EXTRACTED INFORMATION ::
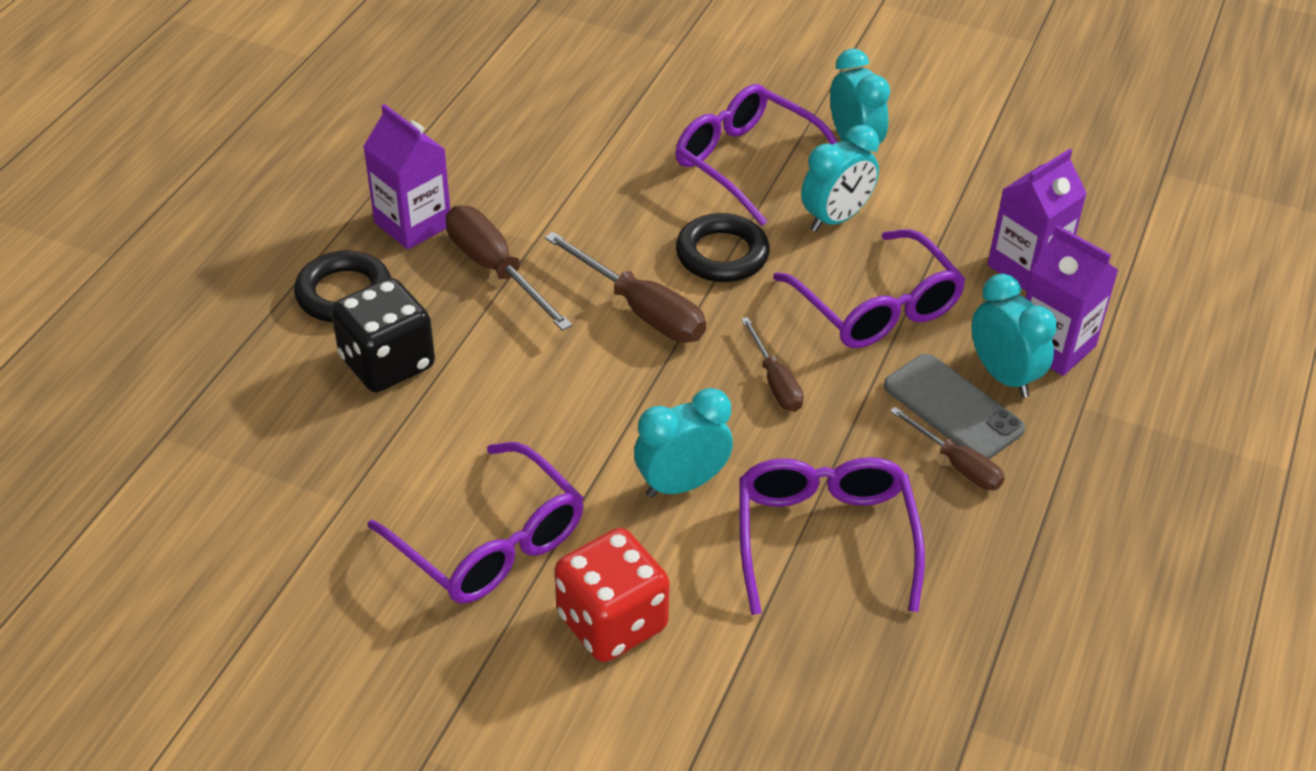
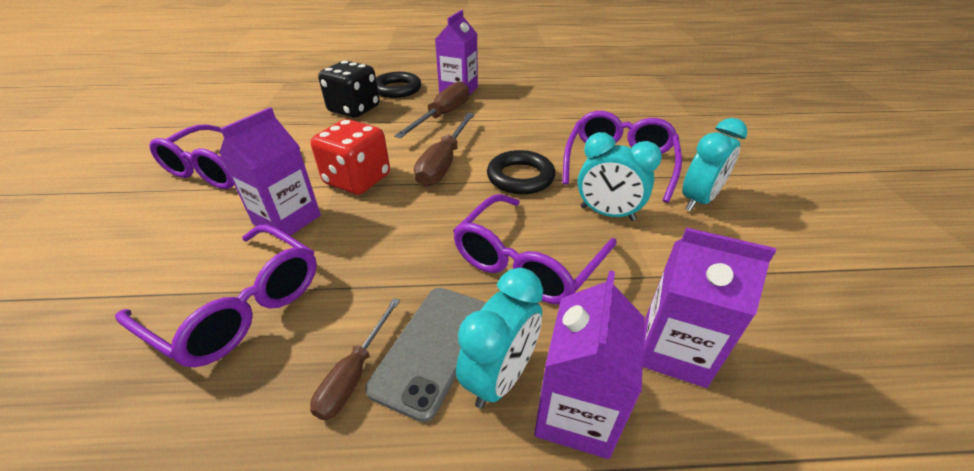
camera: 65 degrees right, 5 degrees down
(612, 622) = (151, 226): red dice -> red dice (357, 180)
(681, 484) = (287, 220): turquoise clock -> purple carton
(775, 382) = (408, 232): brown screwdriver -> none
(824, 538) = (239, 306): purple glasses -> purple glasses turned 60 degrees clockwise

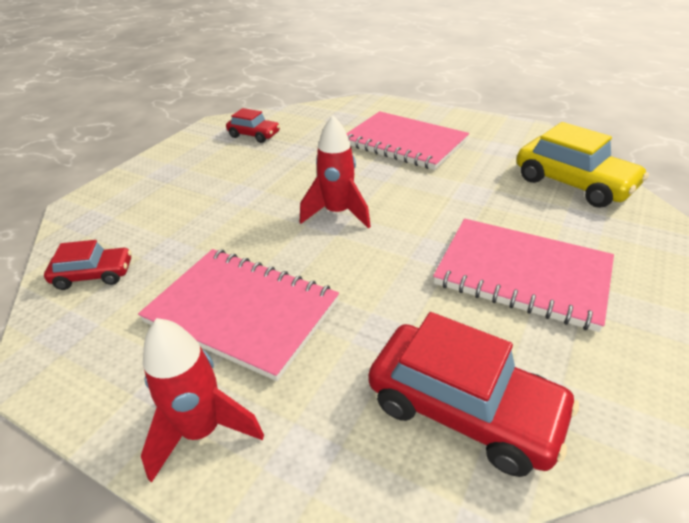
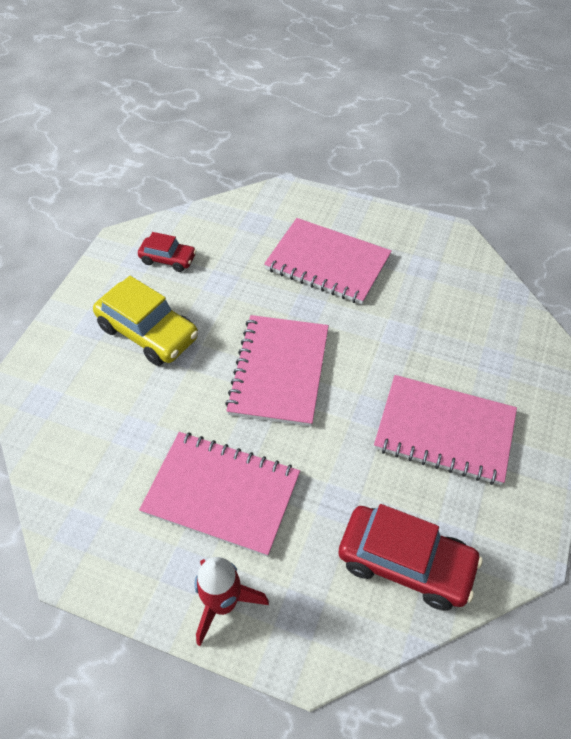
camera: 10 degrees left, 15 degrees up
(94, 275) = (76, 467): red car -> none
(337, 213) = (279, 371): red rocket -> pink notebook
(573, 183) = (489, 314): yellow car -> yellow car (148, 332)

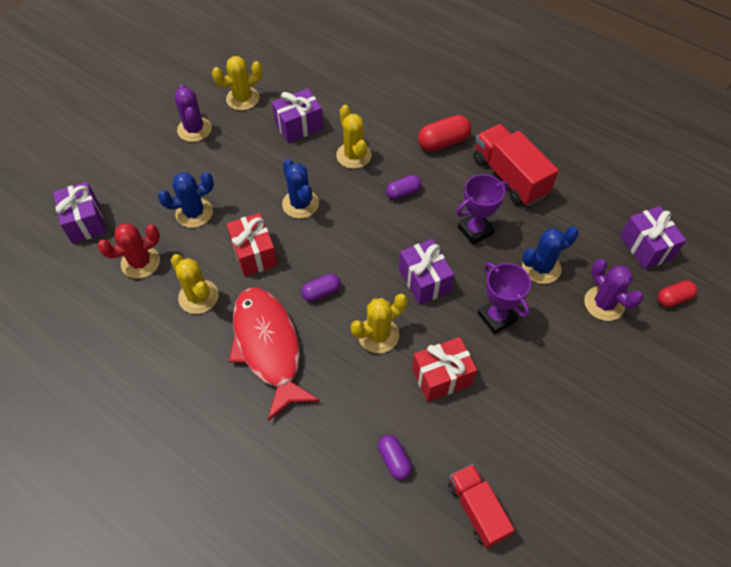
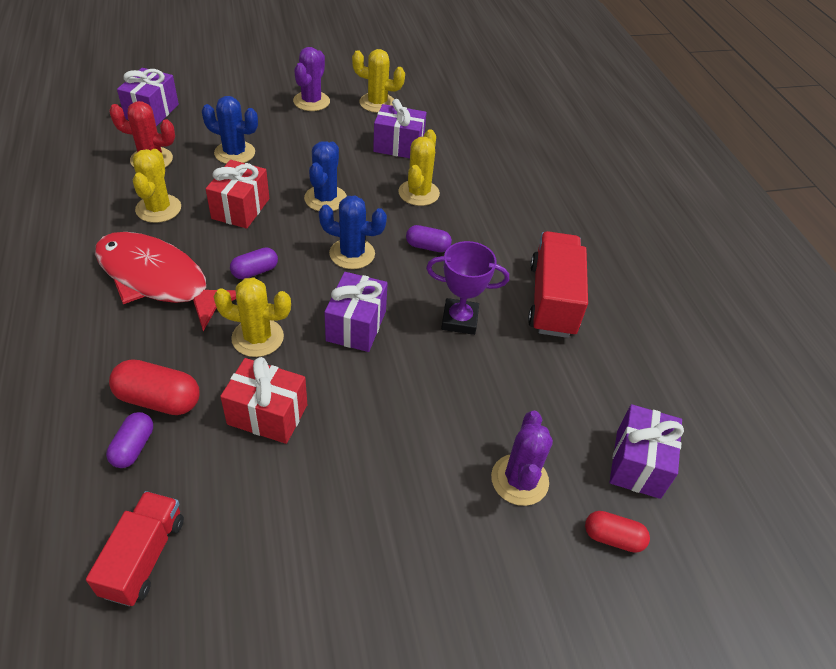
camera: 35 degrees right, 10 degrees down
(268, 347) = (158, 280): red fish -> red fish turned 75 degrees counterclockwise
(321, 292) = (255, 271): purple capsule -> purple capsule turned 45 degrees counterclockwise
(443, 142) = (517, 233): red capsule -> red capsule (159, 400)
(496, 317) = (386, 406): purple trophy -> none
(541, 267) = (489, 397): blue cactus -> blue cactus (352, 254)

WHAT NEEDS TO BE DONE :: Go through the entries above and write them out again exactly, images left behind.

OUTPUT ::
camera: 65 degrees right, 5 degrees down
(612, 622) = (151, 226): red dice -> red dice (357, 180)
(681, 484) = (287, 220): turquoise clock -> purple carton
(775, 382) = (408, 232): brown screwdriver -> none
(824, 538) = (239, 306): purple glasses -> purple glasses turned 60 degrees clockwise

camera: 10 degrees left, 15 degrees up
(94, 275) = (76, 467): red car -> none
(337, 213) = (279, 371): red rocket -> pink notebook
(573, 183) = (489, 314): yellow car -> yellow car (148, 332)

camera: 35 degrees right, 10 degrees down
(268, 347) = (158, 280): red fish -> red fish turned 75 degrees counterclockwise
(321, 292) = (255, 271): purple capsule -> purple capsule turned 45 degrees counterclockwise
(443, 142) = (517, 233): red capsule -> red capsule (159, 400)
(496, 317) = (386, 406): purple trophy -> none
(541, 267) = (489, 397): blue cactus -> blue cactus (352, 254)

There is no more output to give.